-- Material to process follows --
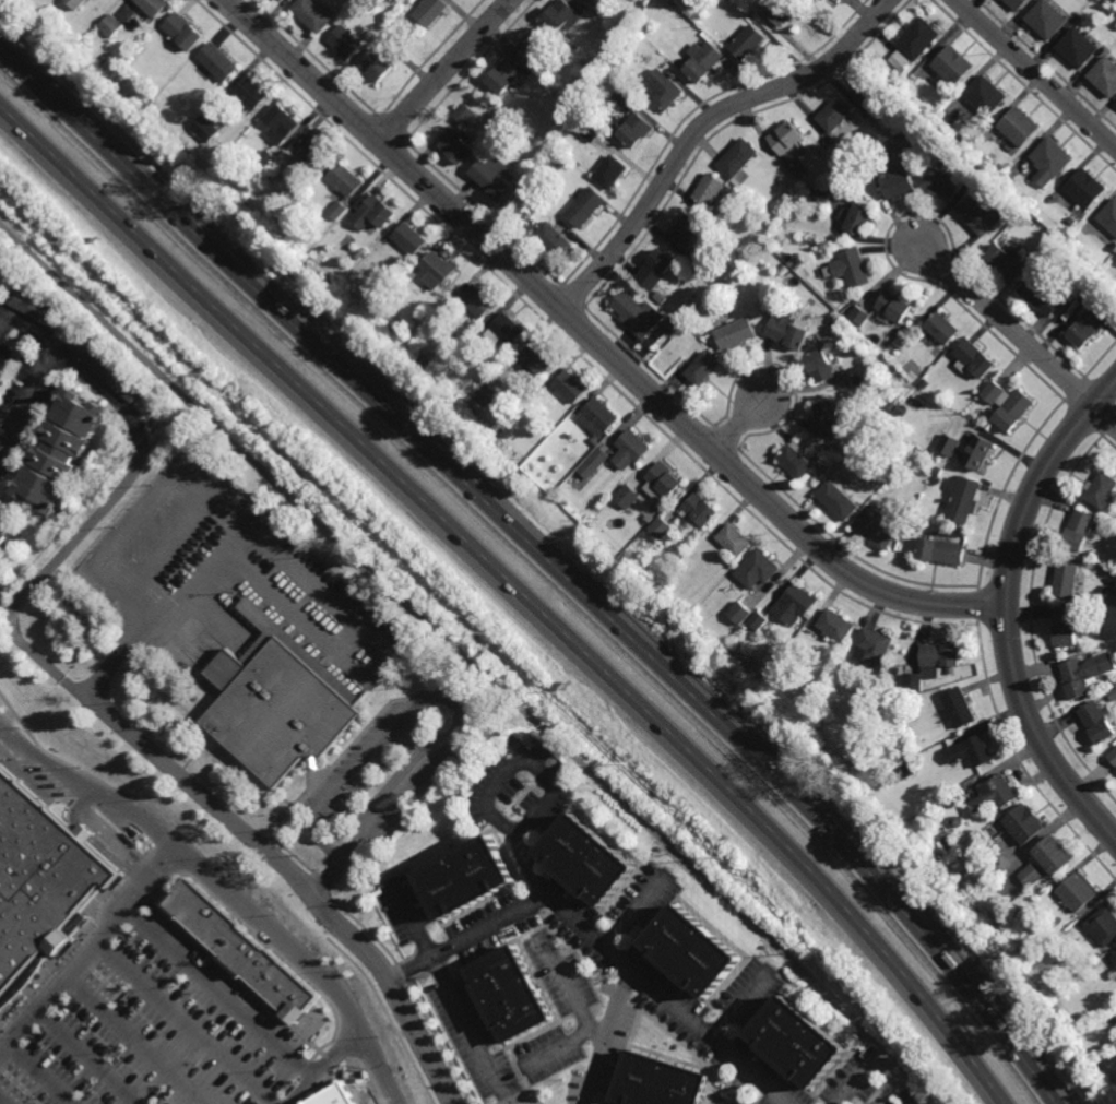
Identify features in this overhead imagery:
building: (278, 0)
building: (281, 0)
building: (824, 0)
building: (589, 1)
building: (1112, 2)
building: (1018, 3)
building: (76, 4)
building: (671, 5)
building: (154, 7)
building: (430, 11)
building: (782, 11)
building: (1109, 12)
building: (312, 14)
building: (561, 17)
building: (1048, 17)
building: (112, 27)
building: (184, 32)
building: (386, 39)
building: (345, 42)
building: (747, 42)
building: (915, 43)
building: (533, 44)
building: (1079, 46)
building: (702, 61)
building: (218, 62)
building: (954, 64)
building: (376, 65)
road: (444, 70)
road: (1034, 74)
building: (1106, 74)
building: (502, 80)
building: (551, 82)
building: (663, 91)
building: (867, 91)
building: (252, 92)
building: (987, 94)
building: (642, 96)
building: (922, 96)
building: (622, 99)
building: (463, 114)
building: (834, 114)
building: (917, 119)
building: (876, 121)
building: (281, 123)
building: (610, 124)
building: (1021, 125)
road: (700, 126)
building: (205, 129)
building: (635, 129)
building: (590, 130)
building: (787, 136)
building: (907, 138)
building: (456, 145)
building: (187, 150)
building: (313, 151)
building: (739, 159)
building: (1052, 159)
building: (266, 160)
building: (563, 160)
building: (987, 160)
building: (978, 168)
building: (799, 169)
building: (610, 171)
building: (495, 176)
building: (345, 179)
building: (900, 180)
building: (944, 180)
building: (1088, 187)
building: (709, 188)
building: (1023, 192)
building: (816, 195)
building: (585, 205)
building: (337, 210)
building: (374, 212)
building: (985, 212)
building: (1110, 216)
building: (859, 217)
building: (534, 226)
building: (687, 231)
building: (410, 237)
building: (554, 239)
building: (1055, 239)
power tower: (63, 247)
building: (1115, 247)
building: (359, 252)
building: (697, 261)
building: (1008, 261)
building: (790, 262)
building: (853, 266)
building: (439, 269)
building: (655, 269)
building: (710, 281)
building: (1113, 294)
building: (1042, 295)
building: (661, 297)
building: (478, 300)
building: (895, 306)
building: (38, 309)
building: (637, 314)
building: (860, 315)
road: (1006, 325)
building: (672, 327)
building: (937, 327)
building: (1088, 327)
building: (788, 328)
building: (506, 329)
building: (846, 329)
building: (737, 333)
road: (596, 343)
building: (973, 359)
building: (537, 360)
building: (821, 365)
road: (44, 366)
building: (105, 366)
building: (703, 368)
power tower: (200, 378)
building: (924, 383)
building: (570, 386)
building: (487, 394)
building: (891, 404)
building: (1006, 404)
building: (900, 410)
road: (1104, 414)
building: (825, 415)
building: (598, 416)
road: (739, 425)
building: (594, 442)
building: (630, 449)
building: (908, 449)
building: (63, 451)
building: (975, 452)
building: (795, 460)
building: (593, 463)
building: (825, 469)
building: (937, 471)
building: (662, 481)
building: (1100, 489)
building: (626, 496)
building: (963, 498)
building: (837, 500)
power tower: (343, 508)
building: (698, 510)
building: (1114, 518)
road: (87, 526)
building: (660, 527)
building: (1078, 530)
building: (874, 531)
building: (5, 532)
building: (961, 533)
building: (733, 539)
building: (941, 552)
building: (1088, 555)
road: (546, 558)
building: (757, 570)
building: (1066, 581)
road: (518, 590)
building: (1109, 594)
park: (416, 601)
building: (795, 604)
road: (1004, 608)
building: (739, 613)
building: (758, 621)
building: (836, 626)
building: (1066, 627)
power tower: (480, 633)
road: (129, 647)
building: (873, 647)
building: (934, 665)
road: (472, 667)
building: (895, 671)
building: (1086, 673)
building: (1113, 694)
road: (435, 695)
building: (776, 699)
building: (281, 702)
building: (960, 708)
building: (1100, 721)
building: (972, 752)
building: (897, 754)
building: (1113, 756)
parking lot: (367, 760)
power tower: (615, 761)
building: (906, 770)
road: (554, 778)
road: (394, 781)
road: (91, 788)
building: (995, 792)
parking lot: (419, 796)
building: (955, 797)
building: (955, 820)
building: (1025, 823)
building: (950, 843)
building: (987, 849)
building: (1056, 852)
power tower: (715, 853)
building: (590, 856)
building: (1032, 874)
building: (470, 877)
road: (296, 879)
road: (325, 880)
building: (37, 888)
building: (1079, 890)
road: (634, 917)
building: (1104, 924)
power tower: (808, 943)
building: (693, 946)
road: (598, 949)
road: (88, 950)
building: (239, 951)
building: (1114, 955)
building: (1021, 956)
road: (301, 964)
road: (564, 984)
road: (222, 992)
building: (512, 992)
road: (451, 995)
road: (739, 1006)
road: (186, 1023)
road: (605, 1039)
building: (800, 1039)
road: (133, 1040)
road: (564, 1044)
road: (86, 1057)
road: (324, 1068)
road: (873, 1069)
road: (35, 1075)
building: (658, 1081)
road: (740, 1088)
-- Material to process concluded --
> **To-do item**
Each record must appear again exactly as written above, without its pictures.

> **Response for this exercise**
Identify features in this overhead imagery:
building: (278, 0)
building: (281, 0)
building: (824, 0)
building: (589, 1)
building: (1112, 2)
building: (1018, 3)
building: (76, 4)
building: (671, 5)
building: (154, 7)
building: (430, 11)
building: (782, 11)
building: (1109, 12)
building: (312, 14)
building: (561, 17)
building: (1048, 17)
building: (112, 27)
building: (184, 32)
building: (386, 39)
building: (345, 42)
building: (747, 42)
building: (915, 43)
building: (533, 44)
building: (1079, 46)
building: (702, 61)
building: (218, 62)
building: (954, 64)
building: (376, 65)
road: (444, 70)
road: (1034, 74)
building: (1106, 74)
building: (502, 80)
building: (551, 82)
building: (663, 91)
building: (867, 91)
building: (252, 92)
building: (987, 94)
building: (642, 96)
building: (922, 96)
building: (622, 99)
building: (463, 114)
building: (834, 114)
building: (917, 119)
building: (876, 121)
building: (281, 123)
building: (610, 124)
building: (1021, 125)
road: (700, 126)
building: (205, 129)
building: (635, 129)
building: (590, 130)
building: (787, 136)
building: (907, 138)
building: (456, 145)
building: (187, 150)
building: (313, 151)
building: (739, 159)
building: (1052, 159)
building: (266, 160)
building: (563, 160)
building: (987, 160)
building: (978, 168)
building: (799, 169)
building: (610, 171)
building: (495, 176)
building: (345, 179)
building: (900, 180)
building: (944, 180)
building: (1088, 187)
building: (709, 188)
building: (1023, 192)
building: (816, 195)
building: (585, 205)
building: (337, 210)
building: (374, 212)
building: (985, 212)
building: (1110, 216)
building: (859, 217)
building: (534, 226)
building: (687, 231)
building: (410, 237)
building: (554, 239)
building: (1055, 239)
power tower: (63, 247)
building: (1115, 247)
building: (359, 252)
building: (697, 261)
building: (1008, 261)
building: (790, 262)
building: (853, 266)
building: (439, 269)
building: (655, 269)
building: (710, 281)
building: (1113, 294)
building: (1042, 295)
building: (661, 297)
building: (478, 300)
building: (895, 306)
building: (38, 309)
building: (637, 314)
building: (860, 315)
road: (1006, 325)
building: (672, 327)
building: (937, 327)
building: (1088, 327)
building: (788, 328)
building: (506, 329)
building: (846, 329)
building: (737, 333)
road: (596, 343)
building: (973, 359)
building: (537, 360)
building: (821, 365)
road: (44, 366)
building: (105, 366)
building: (703, 368)
power tower: (200, 378)
building: (924, 383)
building: (570, 386)
building: (487, 394)
building: (891, 404)
building: (1006, 404)
building: (900, 410)
road: (1104, 414)
building: (825, 415)
building: (598, 416)
road: (739, 425)
building: (594, 442)
building: (630, 449)
building: (908, 449)
building: (63, 451)
building: (975, 452)
building: (795, 460)
building: (593, 463)
building: (825, 469)
building: (937, 471)
building: (662, 481)
building: (1100, 489)
building: (626, 496)
building: (963, 498)
building: (837, 500)
power tower: (343, 508)
building: (698, 510)
building: (1114, 518)
road: (87, 526)
building: (660, 527)
building: (1078, 530)
building: (874, 531)
building: (5, 532)
building: (961, 533)
building: (733, 539)
building: (941, 552)
building: (1088, 555)
road: (546, 558)
building: (757, 570)
building: (1066, 581)
road: (518, 590)
building: (1109, 594)
park: (416, 601)
building: (795, 604)
road: (1004, 608)
building: (739, 613)
building: (758, 621)
building: (836, 626)
building: (1066, 627)
power tower: (480, 633)
road: (129, 647)
building: (873, 647)
building: (934, 665)
road: (472, 667)
building: (895, 671)
building: (1086, 673)
building: (1113, 694)
road: (435, 695)
building: (776, 699)
building: (281, 702)
building: (960, 708)
building: (1100, 721)
building: (972, 752)
building: (897, 754)
building: (1113, 756)
parking lot: (367, 760)
power tower: (615, 761)
building: (906, 770)
road: (554, 778)
road: (394, 781)
road: (91, 788)
building: (995, 792)
parking lot: (419, 796)
building: (955, 797)
building: (955, 820)
building: (1025, 823)
building: (950, 843)
building: (987, 849)
building: (1056, 852)
power tower: (715, 853)
building: (590, 856)
building: (1032, 874)
building: (470, 877)
road: (296, 879)
road: (325, 880)
building: (37, 888)
building: (1079, 890)
road: (634, 917)
building: (1104, 924)
power tower: (808, 943)
building: (693, 946)
road: (598, 949)
road: (88, 950)
building: (239, 951)
building: (1114, 955)
building: (1021, 956)
road: (301, 964)
road: (564, 984)
road: (222, 992)
building: (512, 992)
road: (451, 995)
road: (739, 1006)
road: (186, 1023)
road: (605, 1039)
building: (800, 1039)
road: (133, 1040)
road: (564, 1044)
road: (86, 1057)
road: (324, 1068)
road: (873, 1069)
road: (35, 1075)
building: (658, 1081)
road: (740, 1088)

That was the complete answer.